• What the task requires:
Transcribe the entries below exactly; leave every image out.

• Input data:
________________
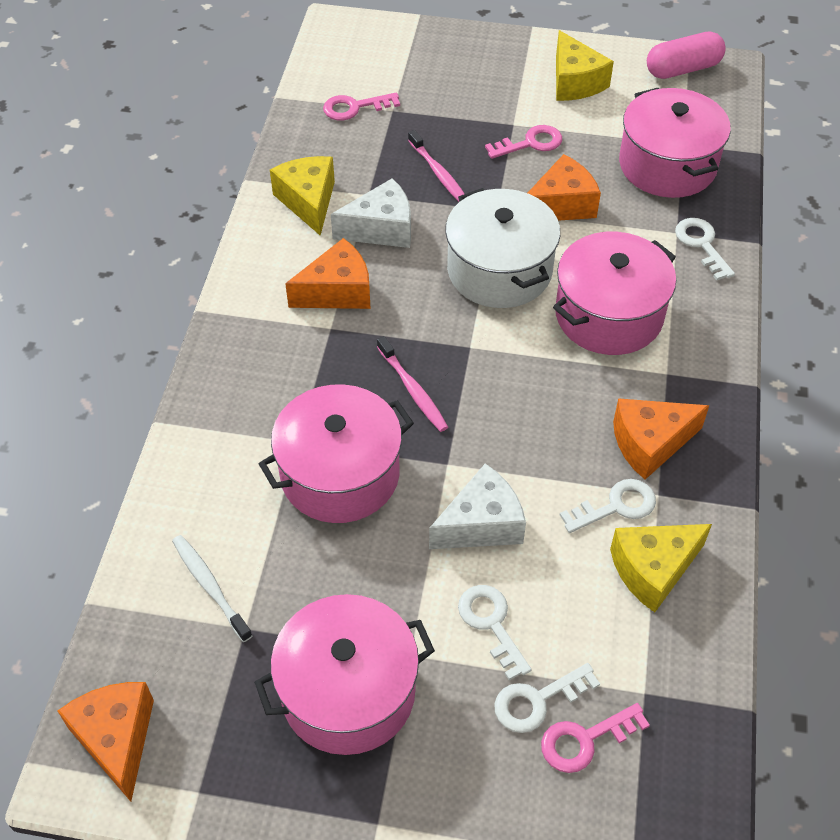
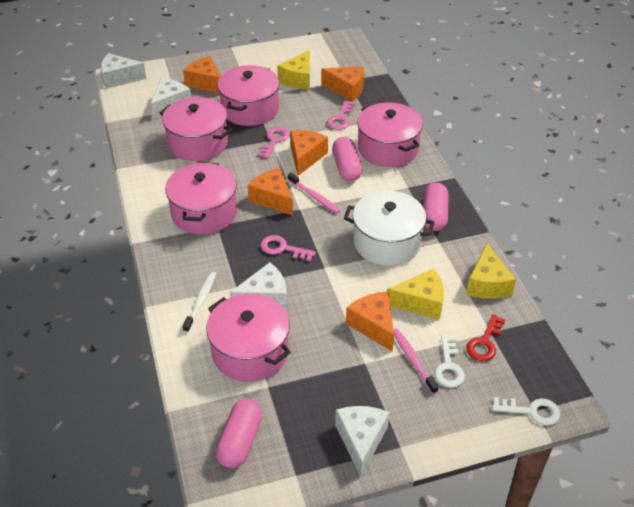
orange cheese: 4 -> 5
pink capsule: 1 -> 3
pink pot: 4 -> 5
red key: 0 -> 1
white cheese: 2 -> 4
white key: 4 -> 2

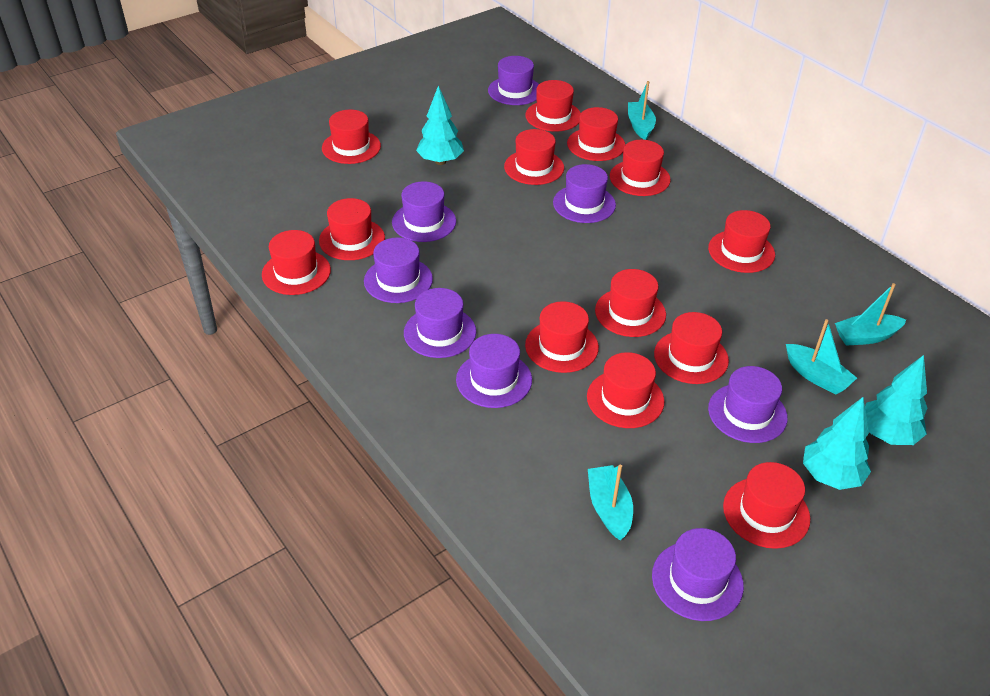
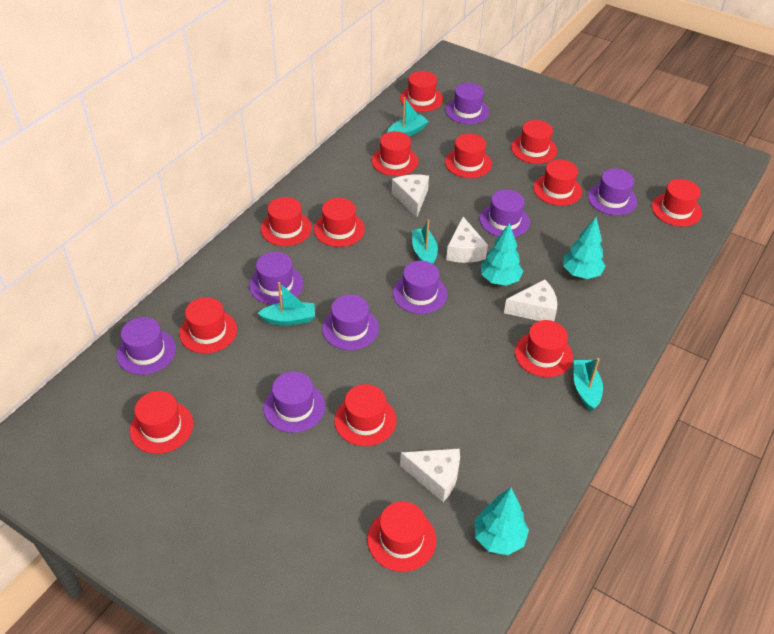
white cheese: 0 -> 4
________________
• Solution for this task:
orange cheese: 4 -> 5
pink capsule: 1 -> 3
pink pot: 4 -> 5
red key: 0 -> 1
white cheese: 2 -> 4
white key: 4 -> 2

white cheese: 0 -> 4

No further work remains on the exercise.